EXCERPTED RECORDS
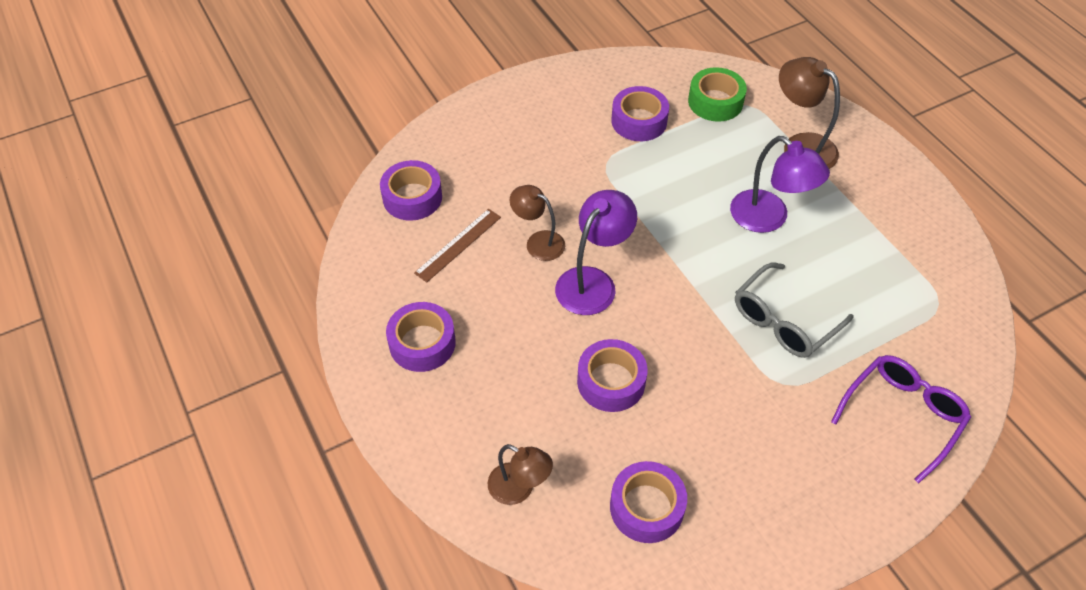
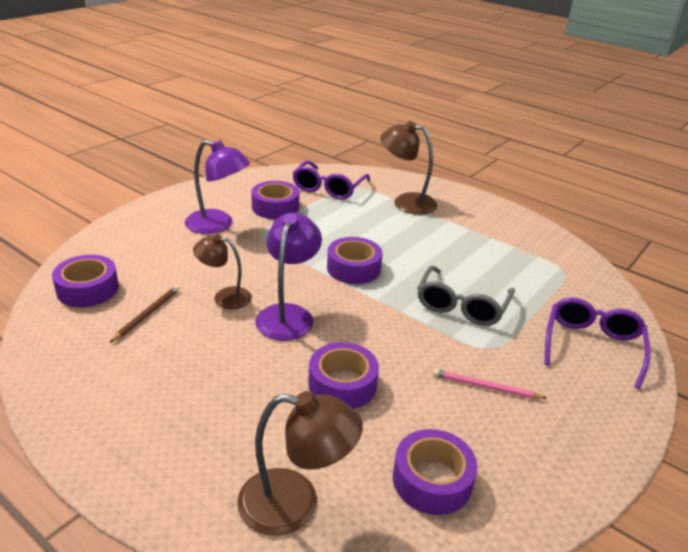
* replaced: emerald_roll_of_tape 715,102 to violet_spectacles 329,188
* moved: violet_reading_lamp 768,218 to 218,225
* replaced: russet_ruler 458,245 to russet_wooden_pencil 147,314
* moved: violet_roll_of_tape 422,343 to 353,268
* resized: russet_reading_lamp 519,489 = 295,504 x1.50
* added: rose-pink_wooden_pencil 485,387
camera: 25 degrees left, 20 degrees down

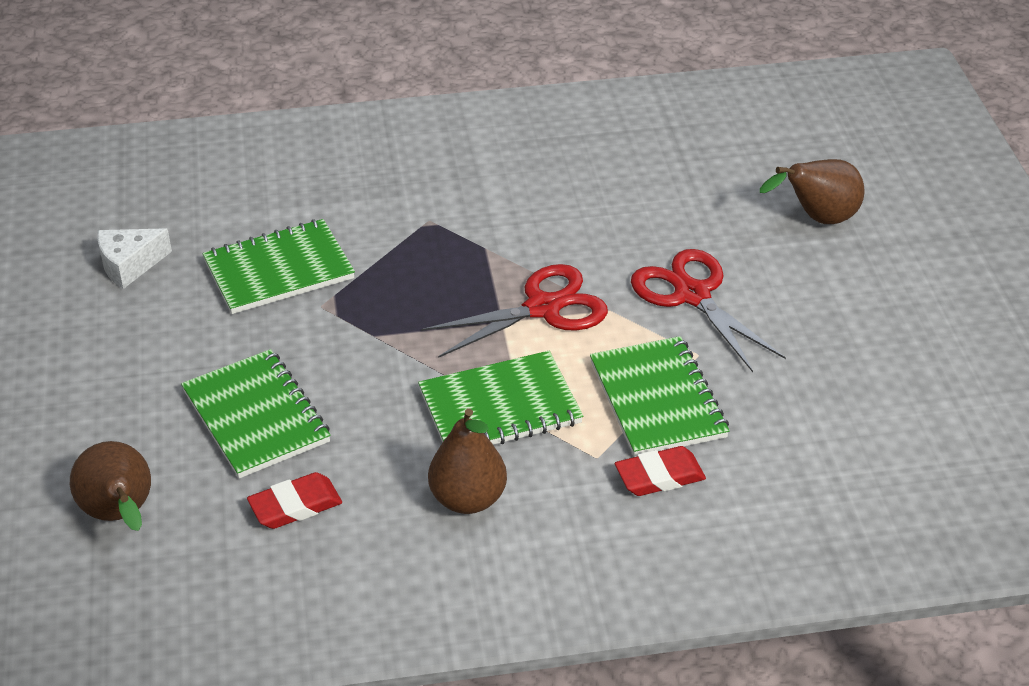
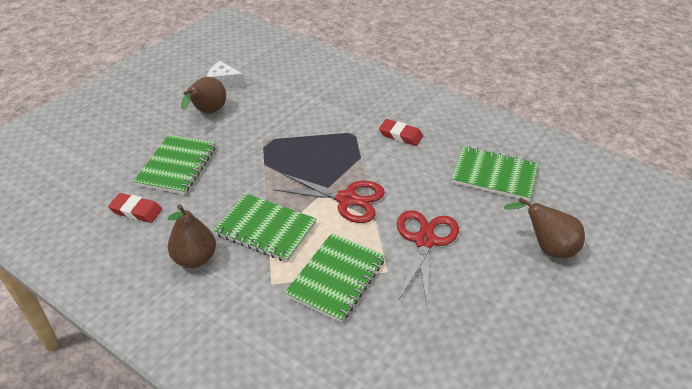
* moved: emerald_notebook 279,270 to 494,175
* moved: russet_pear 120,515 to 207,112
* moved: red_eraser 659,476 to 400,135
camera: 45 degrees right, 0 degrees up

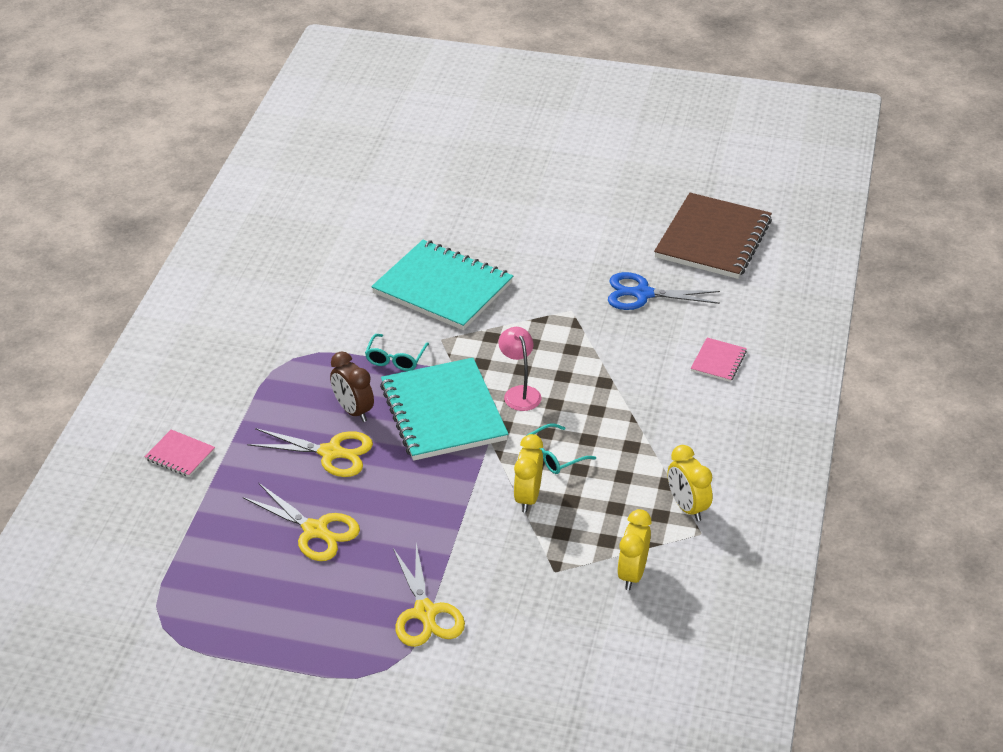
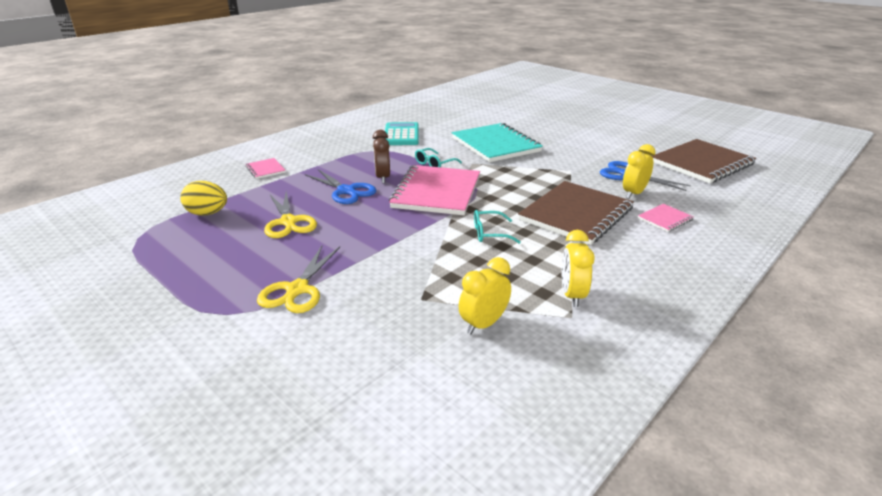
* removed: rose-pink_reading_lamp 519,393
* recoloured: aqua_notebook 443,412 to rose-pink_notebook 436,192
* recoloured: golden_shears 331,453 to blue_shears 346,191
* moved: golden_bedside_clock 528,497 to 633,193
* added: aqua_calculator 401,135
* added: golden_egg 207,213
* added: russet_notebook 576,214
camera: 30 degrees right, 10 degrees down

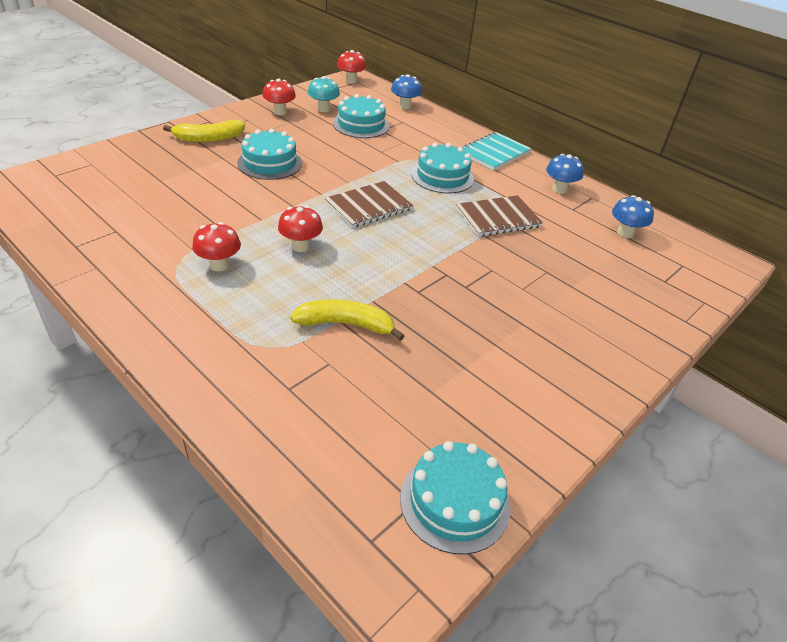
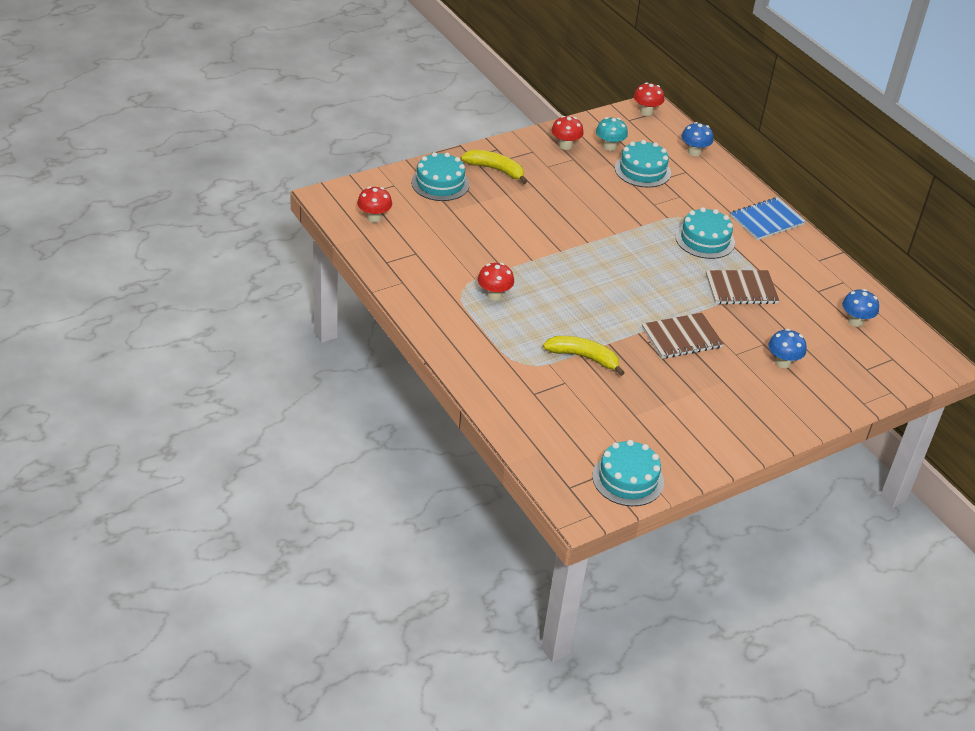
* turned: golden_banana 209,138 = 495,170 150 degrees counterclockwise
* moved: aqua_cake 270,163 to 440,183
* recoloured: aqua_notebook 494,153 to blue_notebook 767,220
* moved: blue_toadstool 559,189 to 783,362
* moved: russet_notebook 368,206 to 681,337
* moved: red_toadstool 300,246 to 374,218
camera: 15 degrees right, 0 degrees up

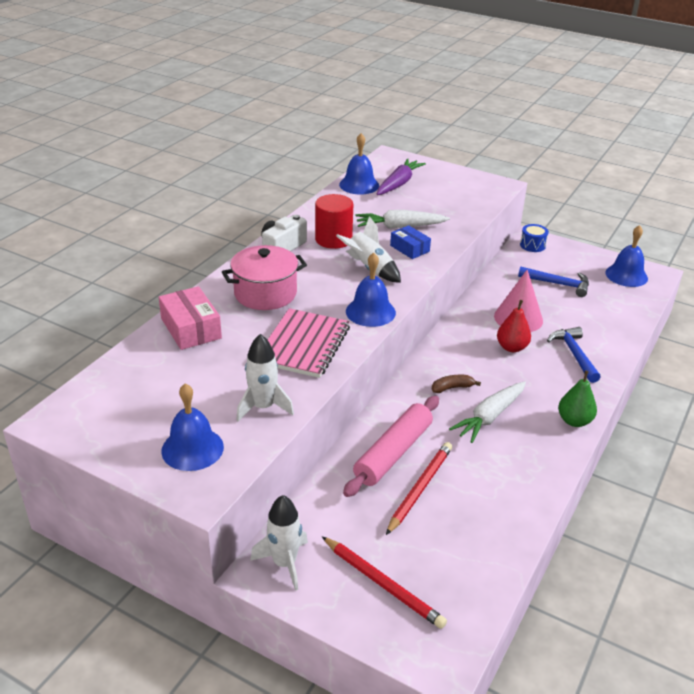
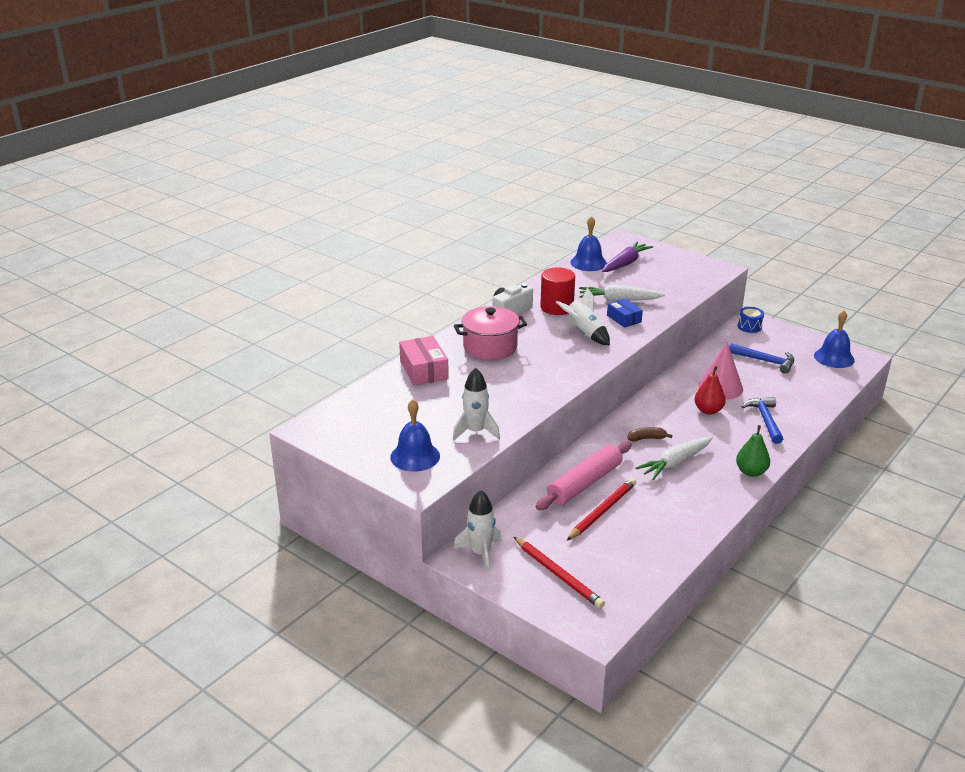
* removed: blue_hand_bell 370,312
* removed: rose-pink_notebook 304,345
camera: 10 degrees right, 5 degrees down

WORK TASK
In the listing, find each line with the string "removed" and copy it.

TASK RESPONSE
* removed: rose-pink_reading_lamp 519,393
* removed: blue_hand_bell 370,312
* removed: rose-pink_notebook 304,345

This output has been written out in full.